Written request -
Can you copy every one of the rows below back word for word, leaving nothing out and changing nothing?

Given entries -
-------

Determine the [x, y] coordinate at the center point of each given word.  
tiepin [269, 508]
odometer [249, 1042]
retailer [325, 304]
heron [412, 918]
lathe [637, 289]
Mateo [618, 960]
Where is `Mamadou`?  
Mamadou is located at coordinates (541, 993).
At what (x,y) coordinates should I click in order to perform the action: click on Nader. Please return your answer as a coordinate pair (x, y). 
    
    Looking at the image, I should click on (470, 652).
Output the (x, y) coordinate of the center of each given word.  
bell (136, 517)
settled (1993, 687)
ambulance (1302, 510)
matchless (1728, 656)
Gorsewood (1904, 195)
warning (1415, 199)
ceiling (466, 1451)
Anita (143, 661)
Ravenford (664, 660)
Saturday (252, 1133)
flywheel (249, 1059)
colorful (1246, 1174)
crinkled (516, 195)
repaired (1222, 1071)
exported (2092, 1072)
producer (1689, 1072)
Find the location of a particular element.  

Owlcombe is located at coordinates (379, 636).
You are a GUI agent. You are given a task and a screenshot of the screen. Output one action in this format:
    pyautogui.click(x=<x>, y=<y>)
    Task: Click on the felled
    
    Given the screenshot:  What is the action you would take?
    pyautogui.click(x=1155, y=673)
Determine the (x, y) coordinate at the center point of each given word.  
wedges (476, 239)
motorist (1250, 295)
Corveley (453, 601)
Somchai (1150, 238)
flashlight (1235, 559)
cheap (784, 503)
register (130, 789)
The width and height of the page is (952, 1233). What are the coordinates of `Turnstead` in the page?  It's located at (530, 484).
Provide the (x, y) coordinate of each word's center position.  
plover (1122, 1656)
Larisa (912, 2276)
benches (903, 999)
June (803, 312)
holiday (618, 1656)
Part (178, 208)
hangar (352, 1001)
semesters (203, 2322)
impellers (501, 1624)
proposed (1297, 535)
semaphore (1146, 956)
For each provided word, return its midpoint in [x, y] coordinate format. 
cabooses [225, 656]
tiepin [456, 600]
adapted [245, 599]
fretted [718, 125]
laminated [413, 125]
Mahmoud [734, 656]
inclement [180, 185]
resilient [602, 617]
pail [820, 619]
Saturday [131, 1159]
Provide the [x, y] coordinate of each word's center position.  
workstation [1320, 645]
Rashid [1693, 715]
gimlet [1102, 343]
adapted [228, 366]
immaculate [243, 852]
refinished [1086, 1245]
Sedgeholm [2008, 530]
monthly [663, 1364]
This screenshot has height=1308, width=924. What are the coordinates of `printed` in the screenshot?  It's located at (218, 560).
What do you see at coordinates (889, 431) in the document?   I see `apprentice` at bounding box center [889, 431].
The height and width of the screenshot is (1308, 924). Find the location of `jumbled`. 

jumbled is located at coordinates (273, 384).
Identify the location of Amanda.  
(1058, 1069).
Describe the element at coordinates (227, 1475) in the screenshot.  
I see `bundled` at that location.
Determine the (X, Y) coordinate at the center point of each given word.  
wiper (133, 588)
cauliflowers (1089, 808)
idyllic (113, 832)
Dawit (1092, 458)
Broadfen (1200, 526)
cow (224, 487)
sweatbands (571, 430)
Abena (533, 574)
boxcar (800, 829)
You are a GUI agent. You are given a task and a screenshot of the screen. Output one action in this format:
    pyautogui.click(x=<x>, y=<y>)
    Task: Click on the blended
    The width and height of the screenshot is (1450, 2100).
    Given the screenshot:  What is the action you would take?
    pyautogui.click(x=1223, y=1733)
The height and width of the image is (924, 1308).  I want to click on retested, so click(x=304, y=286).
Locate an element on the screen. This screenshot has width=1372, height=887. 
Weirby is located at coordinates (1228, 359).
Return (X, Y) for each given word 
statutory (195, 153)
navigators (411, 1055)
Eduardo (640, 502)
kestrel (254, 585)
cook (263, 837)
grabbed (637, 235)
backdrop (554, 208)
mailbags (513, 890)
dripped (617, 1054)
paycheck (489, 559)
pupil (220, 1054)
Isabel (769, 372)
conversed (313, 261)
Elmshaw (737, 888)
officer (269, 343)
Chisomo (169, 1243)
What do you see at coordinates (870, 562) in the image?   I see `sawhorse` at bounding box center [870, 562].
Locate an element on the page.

-------

Task answer -
Determine the [x, y] coordinate at the center point of each given word.  
tiepin [269, 508]
odometer [249, 1042]
retailer [325, 304]
heron [412, 918]
lathe [637, 289]
Mateo [618, 960]
Where is `Mamadou`?  
Mamadou is located at coordinates (541, 993).
At what (x,y) coordinates should I click in order to perform the action: click on Nader. Please return your answer as a coordinate pair (x, y). 
    
    Looking at the image, I should click on (470, 652).
Output the (x, y) coordinate of the center of each given word.  
bell (136, 517)
settled (1993, 687)
ambulance (1302, 510)
matchless (1728, 656)
Gorsewood (1904, 195)
warning (1415, 199)
ceiling (466, 1451)
Anita (143, 661)
Ravenford (664, 660)
Saturday (252, 1133)
flywheel (249, 1059)
colorful (1246, 1174)
crinkled (516, 195)
repaired (1222, 1071)
exported (2092, 1072)
producer (1689, 1072)
Find the location of a particular element.  

Owlcombe is located at coordinates (379, 636).
You are a GUI agent. You are given a task and a screenshot of the screen. Output one action in this format:
    pyautogui.click(x=<x>, y=<y>)
    Task: Click on the felled
    
    Given the screenshot:  What is the action you would take?
    pyautogui.click(x=1155, y=673)
Determine the (x, y) coordinate at the center point of each given word.  
wedges (476, 239)
motorist (1250, 295)
Corveley (453, 601)
Somchai (1150, 238)
flashlight (1235, 559)
cheap (784, 503)
register (130, 789)
The width and height of the page is (952, 1233). What are the coordinates of `Turnstead` in the page?  It's located at (530, 484).
Provide the (x, y) coordinate of each word's center position.  
plover (1122, 1656)
Larisa (912, 2276)
benches (903, 999)
June (803, 312)
holiday (618, 1656)
Part (178, 208)
hangar (352, 1001)
semesters (203, 2322)
impellers (501, 1624)
proposed (1297, 535)
semaphore (1146, 956)
For each provided word, return its midpoint in [x, y] coordinate format. 
cabooses [225, 656]
tiepin [456, 600]
adapted [245, 599]
fretted [718, 125]
laminated [413, 125]
Mahmoud [734, 656]
inclement [180, 185]
resilient [602, 617]
pail [820, 619]
Saturday [131, 1159]
Provide the [x, y] coordinate of each word's center position.  
workstation [1320, 645]
Rashid [1693, 715]
gimlet [1102, 343]
adapted [228, 366]
immaculate [243, 852]
refinished [1086, 1245]
Sedgeholm [2008, 530]
monthly [663, 1364]
This screenshot has height=1308, width=924. What are the coordinates of `printed` in the screenshot?  It's located at (218, 560).
What do you see at coordinates (889, 431) in the document?   I see `apprentice` at bounding box center [889, 431].
The height and width of the screenshot is (1308, 924). Find the location of `jumbled`. 

jumbled is located at coordinates (273, 384).
Identify the location of Amanda.  
(1058, 1069).
Describe the element at coordinates (227, 1475) in the screenshot.  
I see `bundled` at that location.
Determine the (X, Y) coordinate at the center point of each given word.  
wiper (133, 588)
cauliflowers (1089, 808)
idyllic (113, 832)
Dawit (1092, 458)
Broadfen (1200, 526)
cow (224, 487)
sweatbands (571, 430)
Abena (533, 574)
boxcar (800, 829)
You are a GUI agent. You are given a task and a screenshot of the screen. Output one action in this format:
    pyautogui.click(x=<x>, y=<y>)
    Task: Click on the blended
    The width and height of the screenshot is (1450, 2100).
    Given the screenshot:  What is the action you would take?
    pyautogui.click(x=1223, y=1733)
The height and width of the image is (924, 1308).  I want to click on retested, so click(x=304, y=286).
Locate an element on the screen. This screenshot has width=1372, height=887. 
Weirby is located at coordinates (1228, 359).
Return (X, Y) for each given word 
statutory (195, 153)
navigators (411, 1055)
Eduardo (640, 502)
kestrel (254, 585)
cook (263, 837)
grabbed (637, 235)
backdrop (554, 208)
mailbags (513, 890)
dripped (617, 1054)
paycheck (489, 559)
pupil (220, 1054)
Isabel (769, 372)
conversed (313, 261)
Elmshaw (737, 888)
officer (269, 343)
Chisomo (169, 1243)
What do you see at coordinates (870, 562) in the image?   I see `sawhorse` at bounding box center [870, 562].
Locate an element on the page.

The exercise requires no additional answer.